PROVIDED RECORDS —
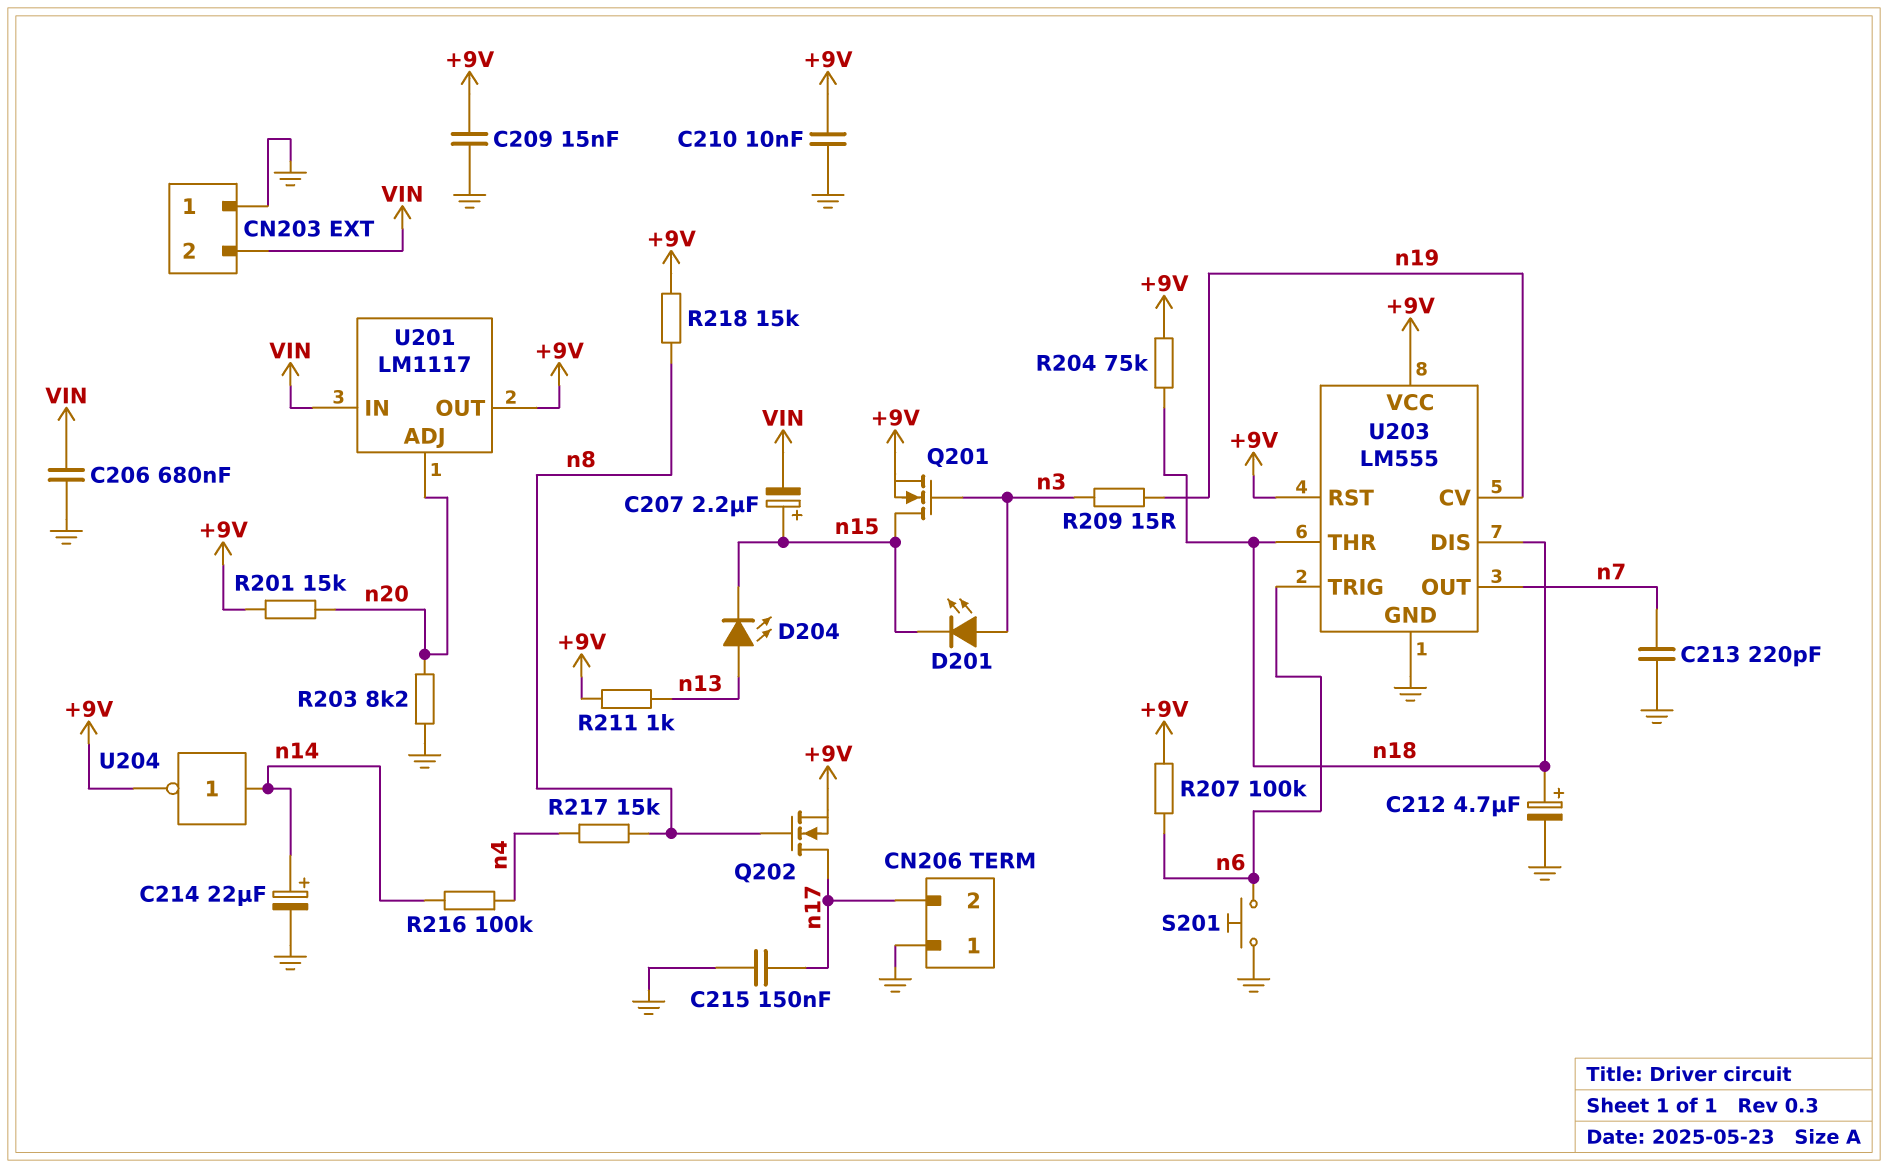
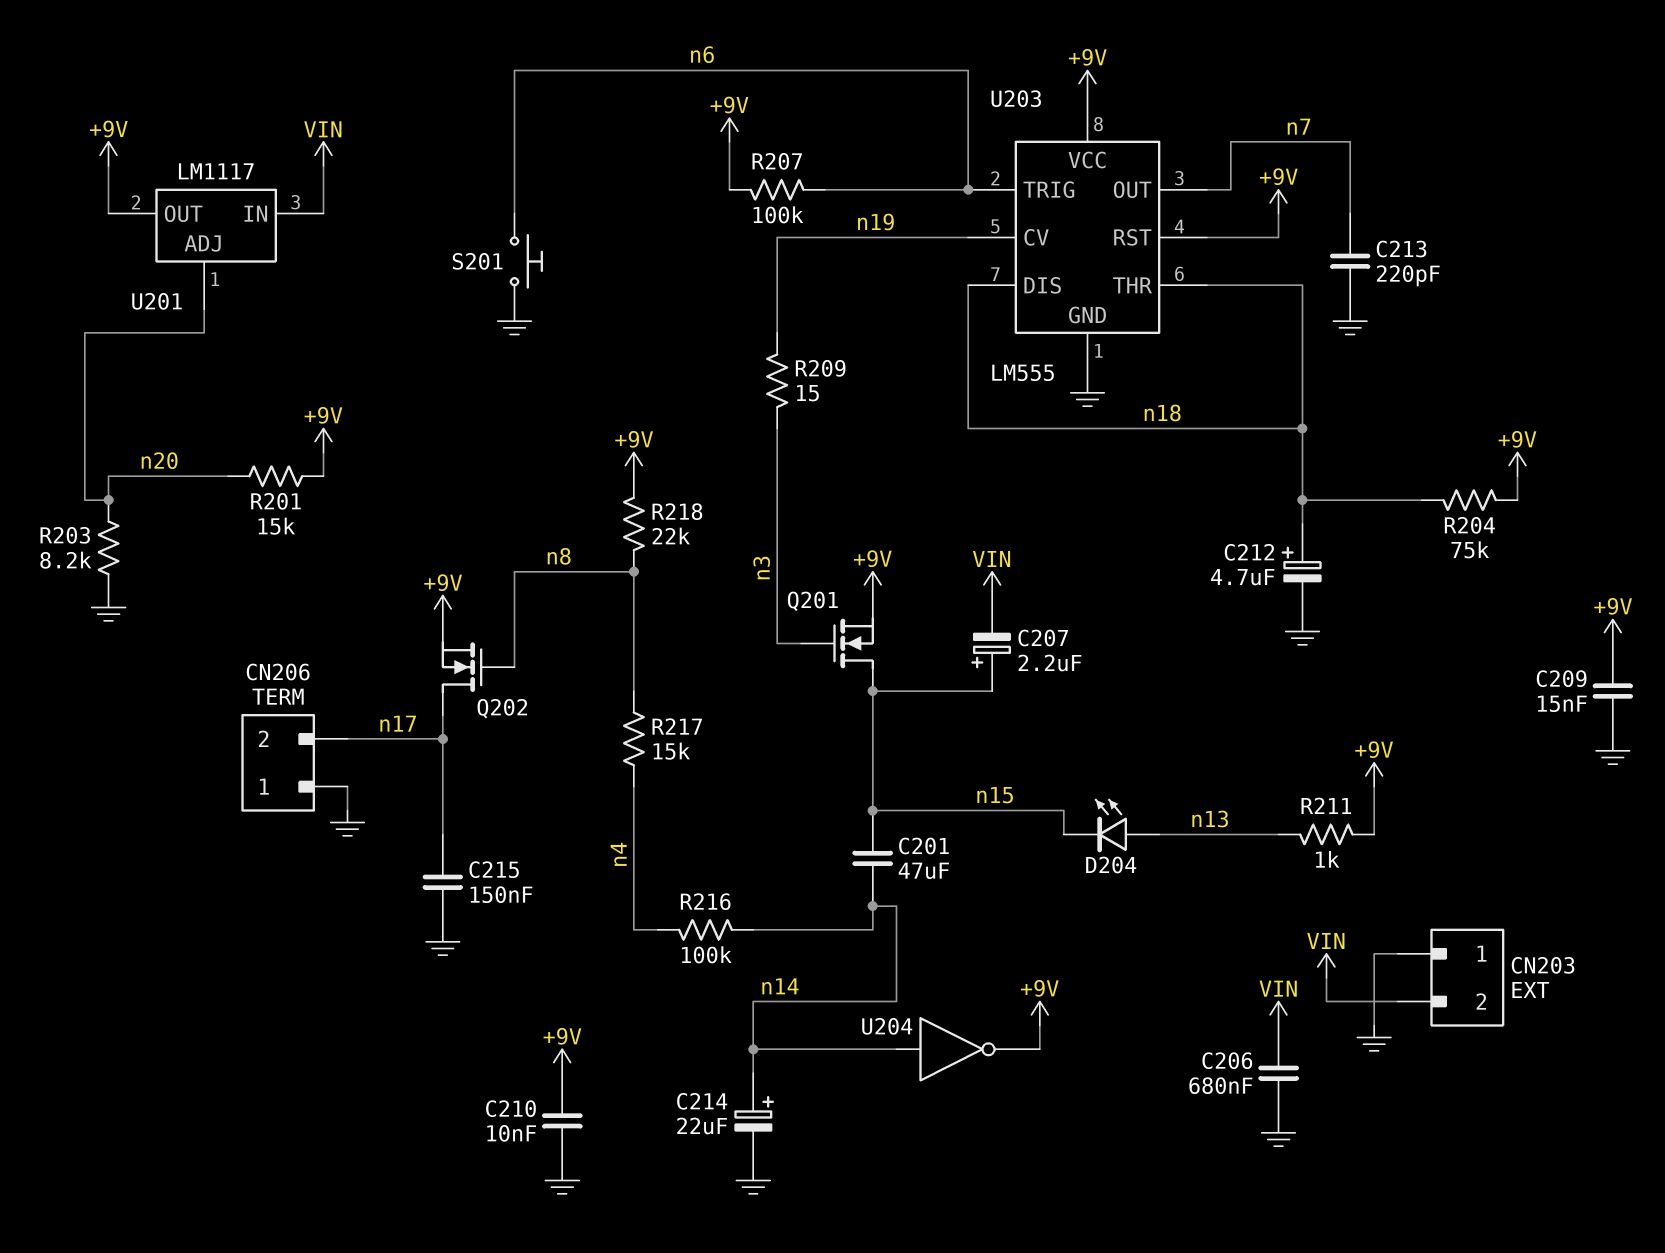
C201: none -> 47uF (n14, n15)
D201: LED (A n3, K n15) -> none
R218: 15k (+9V, n8) -> 22k (+9V, n8)

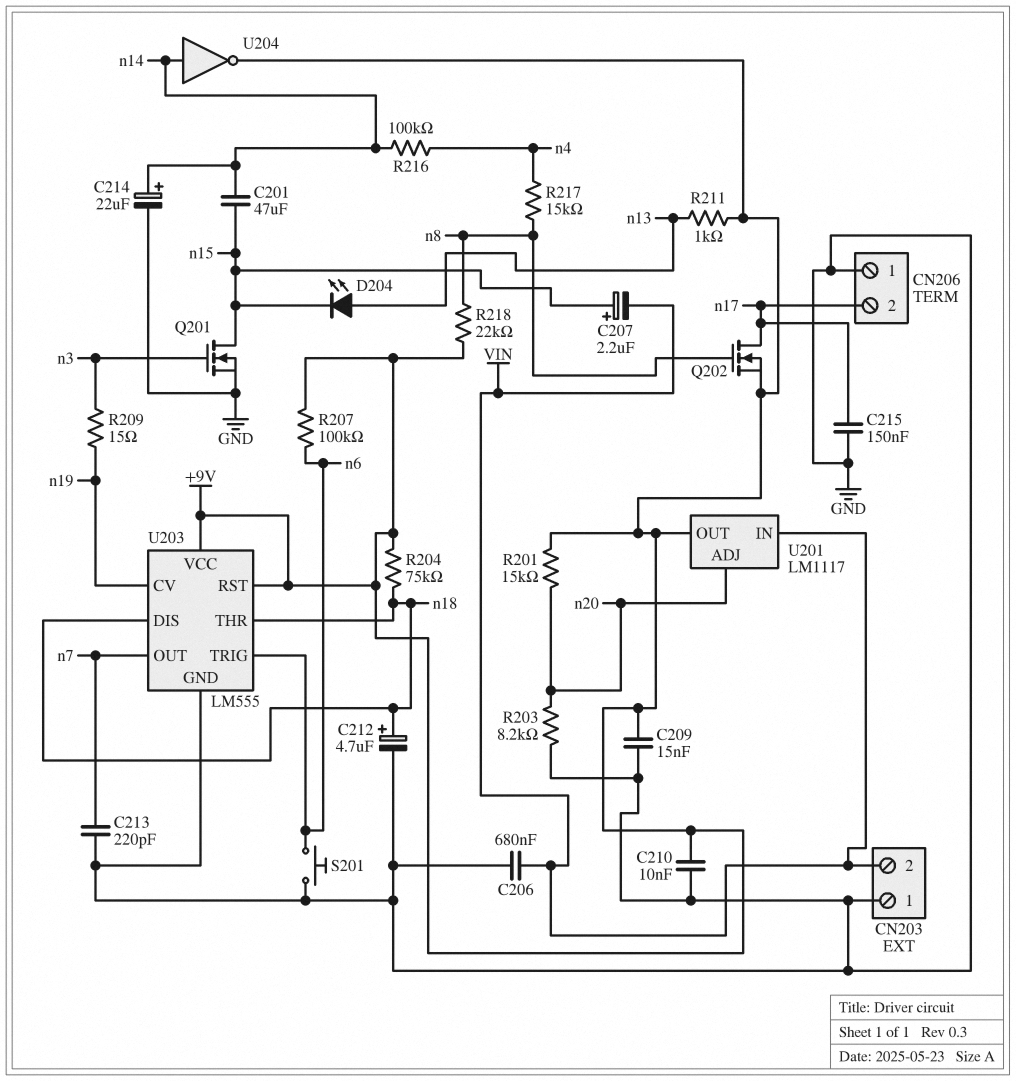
Q201: NMOS (G n3, D n15, S +9V) -> NMOS (G n3, D n15, S GND)

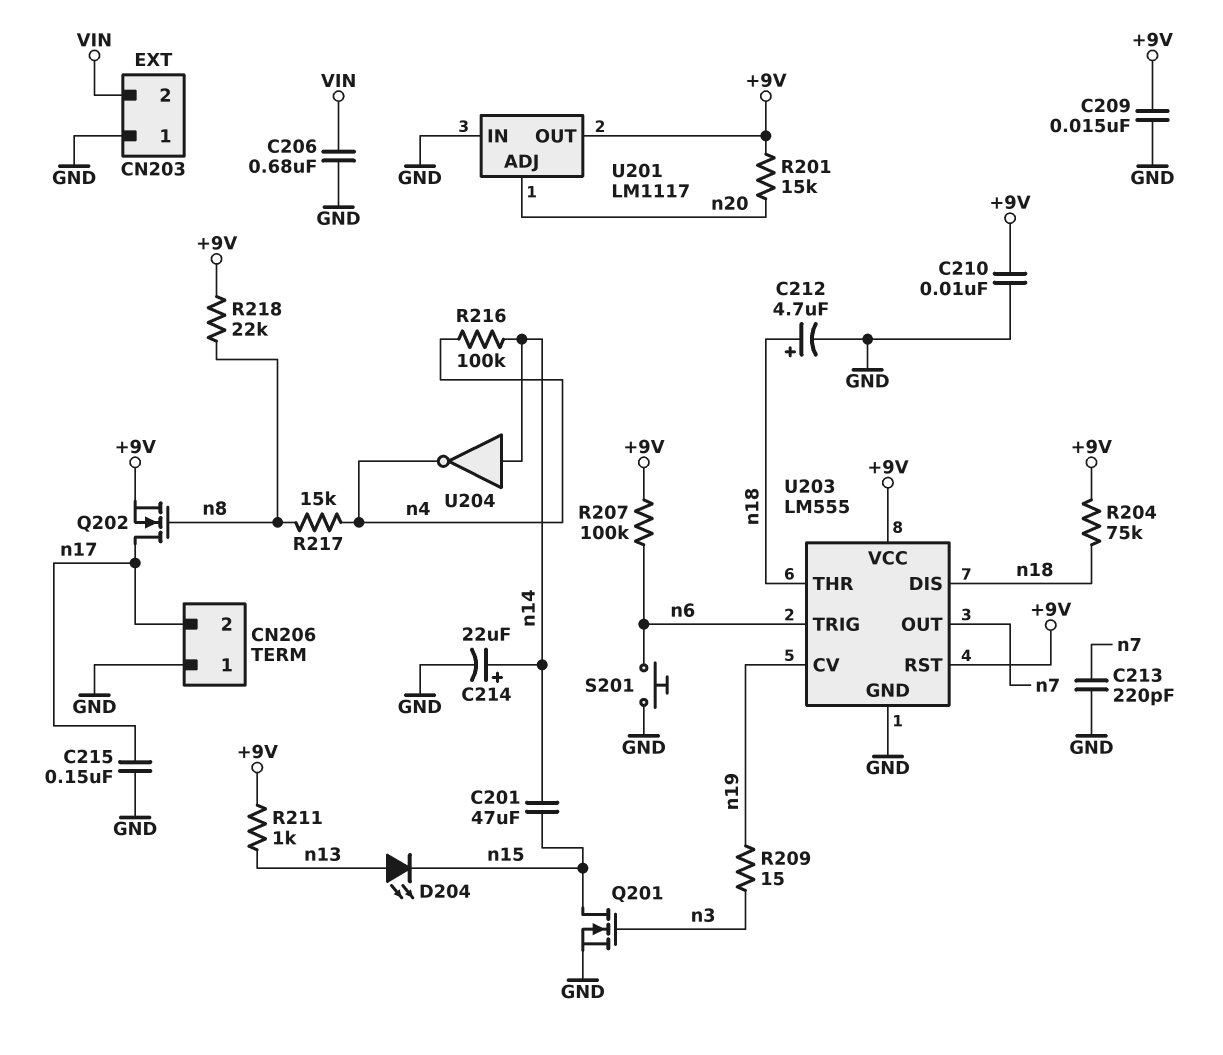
C207: 2.2uF (plus n15, minus VIN) -> none
R203: 8.2k (GND, n20) -> none
U201 pin IN: VIN -> GND
U204: NOT (in n14, out +9V) -> NOT (in n14, out n4)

WHAT IS EXPECTED —
Give back exactly the lines from the one containing "R203: 8.2k (GND, n20) -> none" through the last line of the records.

ANSWER BOX —
R203: 8.2k (GND, n20) -> none
U201 pin IN: VIN -> GND
U204: NOT (in n14, out +9V) -> NOT (in n14, out n4)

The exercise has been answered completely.